- Instructions to follow: Starting at the first line of the records and ending at the line that contains "yellow triangle: rotated 27 degrees clockwise", render those lines as a Markdown table with a Row column for numbering and a Text column for each line, leaving out blank lines.

________________

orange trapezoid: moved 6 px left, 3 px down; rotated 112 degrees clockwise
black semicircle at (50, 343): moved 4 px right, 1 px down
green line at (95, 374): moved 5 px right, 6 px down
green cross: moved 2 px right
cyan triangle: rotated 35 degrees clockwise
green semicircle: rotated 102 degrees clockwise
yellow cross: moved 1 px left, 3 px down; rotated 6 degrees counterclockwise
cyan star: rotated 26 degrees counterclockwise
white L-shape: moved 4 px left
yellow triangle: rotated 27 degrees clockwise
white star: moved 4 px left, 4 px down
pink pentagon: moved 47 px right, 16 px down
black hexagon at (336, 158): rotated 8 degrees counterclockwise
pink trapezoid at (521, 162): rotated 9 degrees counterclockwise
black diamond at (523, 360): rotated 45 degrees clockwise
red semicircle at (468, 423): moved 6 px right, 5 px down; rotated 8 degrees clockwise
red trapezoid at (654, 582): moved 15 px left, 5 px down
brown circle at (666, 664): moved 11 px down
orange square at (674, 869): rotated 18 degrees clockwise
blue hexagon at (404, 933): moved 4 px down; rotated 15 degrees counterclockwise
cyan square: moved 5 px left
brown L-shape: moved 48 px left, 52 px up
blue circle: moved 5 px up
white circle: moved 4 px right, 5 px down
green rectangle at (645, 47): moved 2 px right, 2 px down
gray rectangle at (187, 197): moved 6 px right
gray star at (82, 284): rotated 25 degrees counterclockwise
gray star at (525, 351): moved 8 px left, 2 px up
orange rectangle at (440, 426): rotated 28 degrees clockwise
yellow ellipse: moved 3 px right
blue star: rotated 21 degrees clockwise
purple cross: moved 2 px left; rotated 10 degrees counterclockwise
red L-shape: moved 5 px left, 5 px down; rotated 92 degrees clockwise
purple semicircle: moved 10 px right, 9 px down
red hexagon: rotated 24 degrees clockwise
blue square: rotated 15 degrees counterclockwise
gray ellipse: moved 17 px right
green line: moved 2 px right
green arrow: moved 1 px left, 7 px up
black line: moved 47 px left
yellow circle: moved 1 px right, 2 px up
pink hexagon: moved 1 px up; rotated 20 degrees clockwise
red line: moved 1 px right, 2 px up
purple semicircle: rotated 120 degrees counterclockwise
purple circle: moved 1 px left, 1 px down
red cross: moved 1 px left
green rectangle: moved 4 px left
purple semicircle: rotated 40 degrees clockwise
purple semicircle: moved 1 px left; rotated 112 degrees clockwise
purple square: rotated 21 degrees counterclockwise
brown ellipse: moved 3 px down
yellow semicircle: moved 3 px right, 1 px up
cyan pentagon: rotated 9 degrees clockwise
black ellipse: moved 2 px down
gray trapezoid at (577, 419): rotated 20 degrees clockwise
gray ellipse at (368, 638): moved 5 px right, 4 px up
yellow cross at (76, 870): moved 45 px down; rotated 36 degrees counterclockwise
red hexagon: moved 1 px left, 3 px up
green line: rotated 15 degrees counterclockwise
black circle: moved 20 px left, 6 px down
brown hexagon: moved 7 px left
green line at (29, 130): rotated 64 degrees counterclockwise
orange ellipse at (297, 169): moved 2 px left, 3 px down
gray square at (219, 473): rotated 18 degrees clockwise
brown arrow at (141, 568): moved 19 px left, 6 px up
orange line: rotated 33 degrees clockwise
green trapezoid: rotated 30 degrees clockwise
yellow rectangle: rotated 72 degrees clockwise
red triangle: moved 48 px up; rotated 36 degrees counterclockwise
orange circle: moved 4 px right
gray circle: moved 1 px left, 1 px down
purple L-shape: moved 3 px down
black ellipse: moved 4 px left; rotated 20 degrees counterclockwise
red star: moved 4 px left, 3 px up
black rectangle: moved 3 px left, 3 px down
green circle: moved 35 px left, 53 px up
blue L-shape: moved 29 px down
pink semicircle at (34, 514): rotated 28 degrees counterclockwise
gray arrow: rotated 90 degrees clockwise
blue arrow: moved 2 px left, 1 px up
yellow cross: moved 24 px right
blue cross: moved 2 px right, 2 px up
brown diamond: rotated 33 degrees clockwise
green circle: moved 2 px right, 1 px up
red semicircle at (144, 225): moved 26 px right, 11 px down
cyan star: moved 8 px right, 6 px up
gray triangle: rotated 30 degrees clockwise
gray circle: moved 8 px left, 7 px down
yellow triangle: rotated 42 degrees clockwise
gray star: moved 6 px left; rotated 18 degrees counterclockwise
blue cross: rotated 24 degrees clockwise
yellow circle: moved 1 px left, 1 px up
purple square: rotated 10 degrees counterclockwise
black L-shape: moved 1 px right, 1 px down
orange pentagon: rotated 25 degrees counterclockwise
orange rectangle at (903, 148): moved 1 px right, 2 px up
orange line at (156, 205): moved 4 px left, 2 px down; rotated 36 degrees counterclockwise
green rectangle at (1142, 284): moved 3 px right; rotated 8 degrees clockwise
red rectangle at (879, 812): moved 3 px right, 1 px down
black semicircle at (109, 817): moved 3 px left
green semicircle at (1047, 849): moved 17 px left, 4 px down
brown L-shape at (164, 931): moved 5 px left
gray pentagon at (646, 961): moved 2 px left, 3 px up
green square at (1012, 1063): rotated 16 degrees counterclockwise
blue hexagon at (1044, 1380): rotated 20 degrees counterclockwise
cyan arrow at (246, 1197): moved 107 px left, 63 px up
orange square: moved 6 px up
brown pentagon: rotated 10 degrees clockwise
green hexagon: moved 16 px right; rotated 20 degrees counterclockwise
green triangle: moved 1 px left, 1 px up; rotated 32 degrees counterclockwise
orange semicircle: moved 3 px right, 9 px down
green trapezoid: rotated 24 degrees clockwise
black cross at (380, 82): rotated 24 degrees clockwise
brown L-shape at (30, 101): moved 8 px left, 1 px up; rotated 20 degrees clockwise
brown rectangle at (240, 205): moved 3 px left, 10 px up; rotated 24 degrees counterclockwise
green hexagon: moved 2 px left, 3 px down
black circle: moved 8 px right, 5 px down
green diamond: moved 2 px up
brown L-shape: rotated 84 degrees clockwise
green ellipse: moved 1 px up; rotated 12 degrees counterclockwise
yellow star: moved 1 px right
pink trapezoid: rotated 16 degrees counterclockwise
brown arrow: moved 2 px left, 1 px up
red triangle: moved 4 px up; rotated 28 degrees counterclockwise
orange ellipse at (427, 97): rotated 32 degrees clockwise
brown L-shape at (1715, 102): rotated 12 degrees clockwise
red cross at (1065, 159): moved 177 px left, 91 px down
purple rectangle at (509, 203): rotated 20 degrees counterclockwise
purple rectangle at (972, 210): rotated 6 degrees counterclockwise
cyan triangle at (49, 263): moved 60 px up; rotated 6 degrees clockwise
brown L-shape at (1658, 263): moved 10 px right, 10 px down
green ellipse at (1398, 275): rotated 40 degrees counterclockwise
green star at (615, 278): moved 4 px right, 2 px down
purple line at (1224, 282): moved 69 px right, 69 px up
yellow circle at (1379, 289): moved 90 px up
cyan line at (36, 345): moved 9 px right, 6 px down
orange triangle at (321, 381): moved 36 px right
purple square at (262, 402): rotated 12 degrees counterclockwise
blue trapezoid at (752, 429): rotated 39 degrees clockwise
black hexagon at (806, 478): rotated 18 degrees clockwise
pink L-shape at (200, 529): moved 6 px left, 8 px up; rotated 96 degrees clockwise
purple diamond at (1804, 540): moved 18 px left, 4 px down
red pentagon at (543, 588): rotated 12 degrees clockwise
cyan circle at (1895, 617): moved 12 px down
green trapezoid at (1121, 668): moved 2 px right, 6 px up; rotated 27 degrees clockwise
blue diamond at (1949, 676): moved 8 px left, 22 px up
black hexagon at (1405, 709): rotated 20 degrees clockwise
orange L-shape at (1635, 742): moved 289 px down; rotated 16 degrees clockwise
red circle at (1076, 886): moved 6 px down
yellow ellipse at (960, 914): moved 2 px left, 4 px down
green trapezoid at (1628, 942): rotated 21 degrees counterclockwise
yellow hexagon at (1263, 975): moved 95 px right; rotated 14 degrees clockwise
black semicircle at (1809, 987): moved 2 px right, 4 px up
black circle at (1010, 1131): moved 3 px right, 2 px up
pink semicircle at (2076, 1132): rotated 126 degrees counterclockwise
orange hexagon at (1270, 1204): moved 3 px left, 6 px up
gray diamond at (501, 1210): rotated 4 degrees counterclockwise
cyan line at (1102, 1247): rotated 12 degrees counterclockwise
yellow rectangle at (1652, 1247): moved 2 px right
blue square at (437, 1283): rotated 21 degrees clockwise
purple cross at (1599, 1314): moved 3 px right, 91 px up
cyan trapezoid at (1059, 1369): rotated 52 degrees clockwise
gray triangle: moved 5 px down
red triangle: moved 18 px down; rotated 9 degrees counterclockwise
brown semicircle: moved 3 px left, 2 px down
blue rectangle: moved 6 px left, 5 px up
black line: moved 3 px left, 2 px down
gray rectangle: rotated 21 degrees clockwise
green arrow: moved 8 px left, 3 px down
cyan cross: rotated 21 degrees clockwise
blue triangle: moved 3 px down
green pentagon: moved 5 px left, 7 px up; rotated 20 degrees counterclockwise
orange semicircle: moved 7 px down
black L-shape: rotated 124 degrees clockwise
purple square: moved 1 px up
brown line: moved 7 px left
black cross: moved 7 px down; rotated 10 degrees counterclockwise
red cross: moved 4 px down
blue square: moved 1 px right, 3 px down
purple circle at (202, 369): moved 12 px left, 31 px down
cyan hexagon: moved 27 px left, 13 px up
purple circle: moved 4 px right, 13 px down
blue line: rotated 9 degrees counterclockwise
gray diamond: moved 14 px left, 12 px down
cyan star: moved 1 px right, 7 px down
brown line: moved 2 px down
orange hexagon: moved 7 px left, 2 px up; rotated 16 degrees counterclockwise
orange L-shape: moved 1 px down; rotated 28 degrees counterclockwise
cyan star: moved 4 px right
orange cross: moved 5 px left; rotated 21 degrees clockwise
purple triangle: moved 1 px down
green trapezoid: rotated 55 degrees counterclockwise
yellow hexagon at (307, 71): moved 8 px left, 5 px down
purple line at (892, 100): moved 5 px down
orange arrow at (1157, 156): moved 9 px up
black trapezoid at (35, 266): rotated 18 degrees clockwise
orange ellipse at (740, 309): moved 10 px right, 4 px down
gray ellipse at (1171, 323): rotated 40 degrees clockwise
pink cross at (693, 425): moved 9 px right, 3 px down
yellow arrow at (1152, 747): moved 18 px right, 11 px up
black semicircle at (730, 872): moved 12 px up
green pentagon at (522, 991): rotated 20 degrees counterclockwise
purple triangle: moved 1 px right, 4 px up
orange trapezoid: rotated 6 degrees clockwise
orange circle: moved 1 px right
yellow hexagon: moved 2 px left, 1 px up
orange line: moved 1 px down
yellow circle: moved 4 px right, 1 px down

________________

- Finished task:
| Row | Text |
|---|---|
| 1 | orange trapezoid: moved 6 px left, 3 px down; rotated 112 degrees clockwise |
| 2 | black semicircle at (50, 343): moved 4 px right, 1 px down |
| 3 | green line at (95, 374): moved 5 px right, 6 px down |
| 4 | green cross: moved 2 px right |
| 5 | cyan triangle: rotated 35 degrees clockwise |
| 6 | green semicircle: rotated 102 degrees clockwise |
| 7 | yellow cross: moved 1 px left, 3 px down; rotated 6 degrees counterclockwise |
| 8 | cyan star: rotated 26 degrees counterclockwise |
| 9 | white L-shape: moved 4 px left |
| 10 | yellow triangle: rotated 27 degrees clockwise |